Your objective — Your response should contain every line from the data below that holds the string "pentagon".

━━━━━━━━━━━━━━━━━━━━

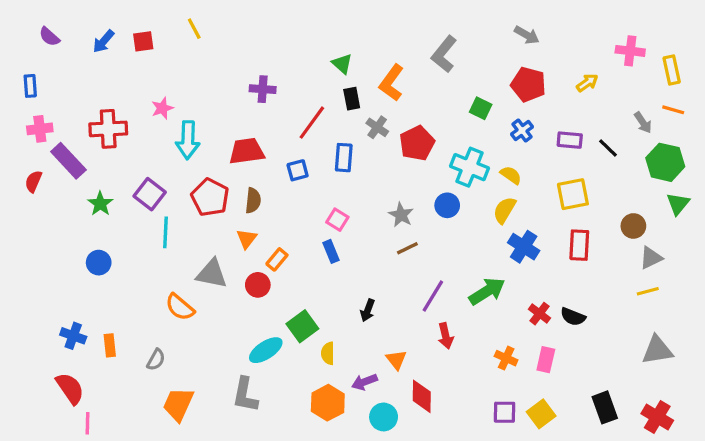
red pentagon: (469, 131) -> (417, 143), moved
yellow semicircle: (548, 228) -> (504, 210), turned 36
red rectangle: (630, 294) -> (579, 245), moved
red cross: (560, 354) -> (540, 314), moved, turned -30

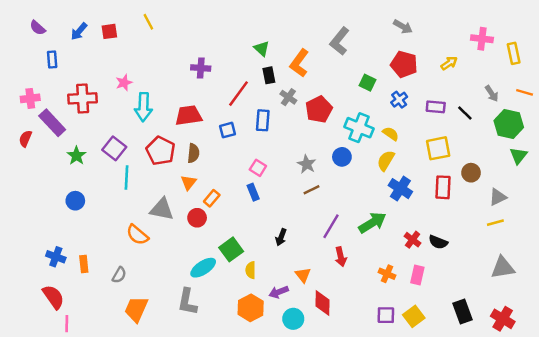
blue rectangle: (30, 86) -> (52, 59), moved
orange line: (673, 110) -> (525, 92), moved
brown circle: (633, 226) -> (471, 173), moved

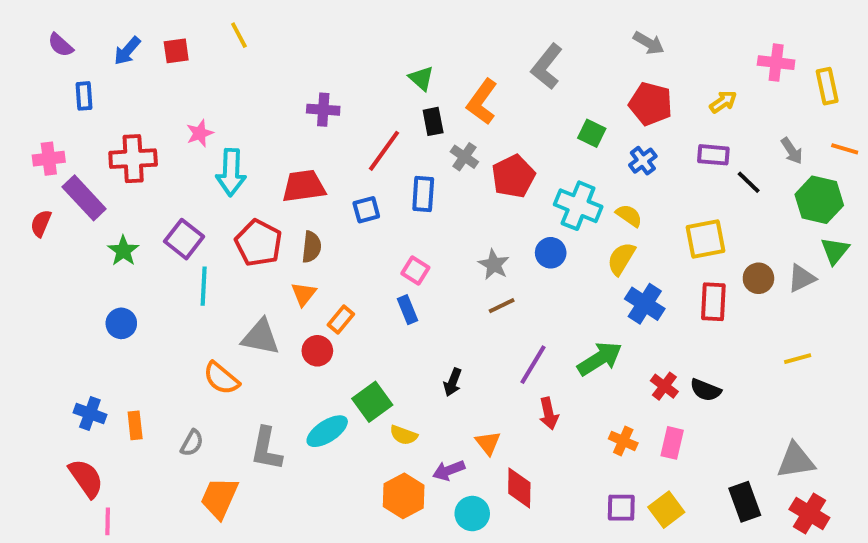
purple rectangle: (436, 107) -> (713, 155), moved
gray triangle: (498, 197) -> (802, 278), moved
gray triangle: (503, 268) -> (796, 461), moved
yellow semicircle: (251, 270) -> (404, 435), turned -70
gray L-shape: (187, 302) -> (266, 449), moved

━━━━━━━━━━━━━━━━━━━━

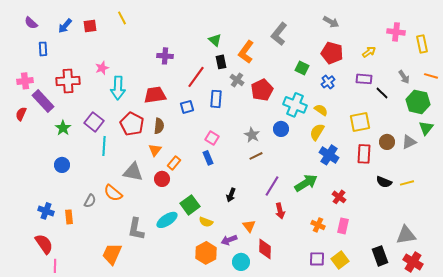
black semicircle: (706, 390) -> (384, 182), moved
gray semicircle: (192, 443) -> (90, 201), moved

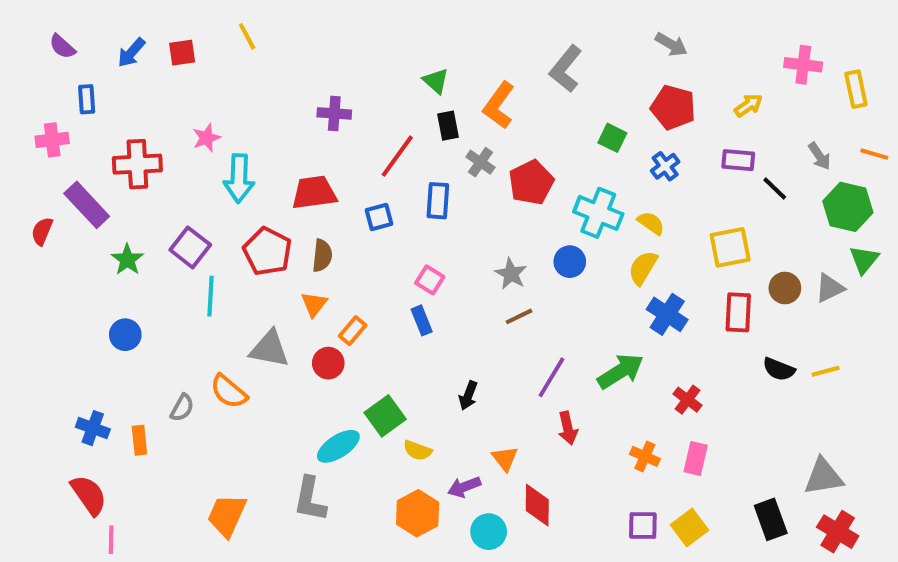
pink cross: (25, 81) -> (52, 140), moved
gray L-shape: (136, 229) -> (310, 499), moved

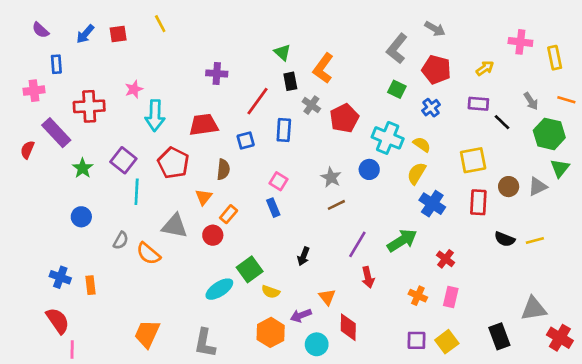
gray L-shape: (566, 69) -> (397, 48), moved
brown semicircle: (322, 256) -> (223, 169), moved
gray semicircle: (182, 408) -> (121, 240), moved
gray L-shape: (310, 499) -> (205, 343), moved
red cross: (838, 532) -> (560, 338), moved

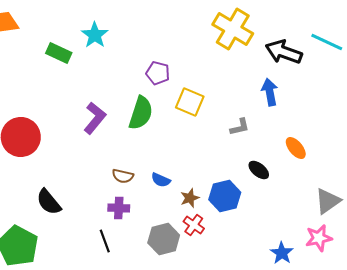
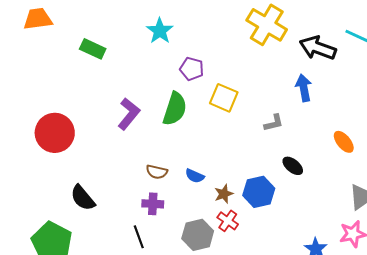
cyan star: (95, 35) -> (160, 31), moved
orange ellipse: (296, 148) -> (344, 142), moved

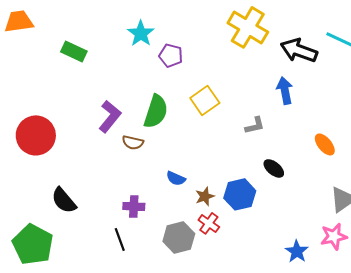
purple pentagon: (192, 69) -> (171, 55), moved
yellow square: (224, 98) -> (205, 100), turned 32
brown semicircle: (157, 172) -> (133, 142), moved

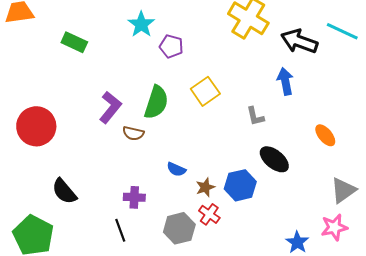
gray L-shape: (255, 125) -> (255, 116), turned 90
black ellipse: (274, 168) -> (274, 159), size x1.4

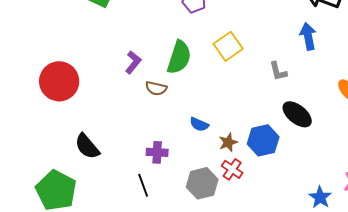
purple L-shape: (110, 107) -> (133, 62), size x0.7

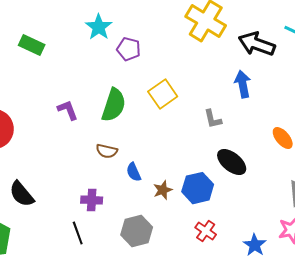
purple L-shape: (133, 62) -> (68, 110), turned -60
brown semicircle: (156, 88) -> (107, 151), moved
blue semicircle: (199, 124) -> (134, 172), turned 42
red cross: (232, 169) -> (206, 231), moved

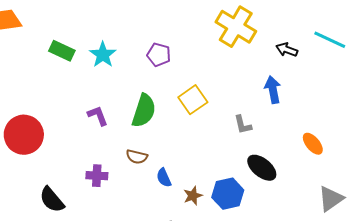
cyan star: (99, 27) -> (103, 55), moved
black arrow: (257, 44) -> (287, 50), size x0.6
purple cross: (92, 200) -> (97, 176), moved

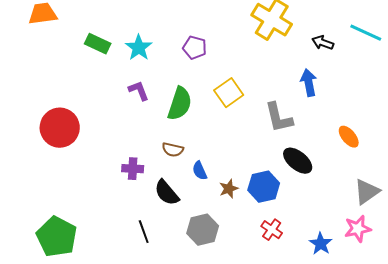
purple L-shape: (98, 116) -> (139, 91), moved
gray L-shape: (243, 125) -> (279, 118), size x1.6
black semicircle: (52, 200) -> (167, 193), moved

━━━━━━━━━━━━━━━━━━━━

Output below —
red pentagon: (469, 131) -> (417, 143), moved
purple pentagon: (192, 69) -> (171, 55), moved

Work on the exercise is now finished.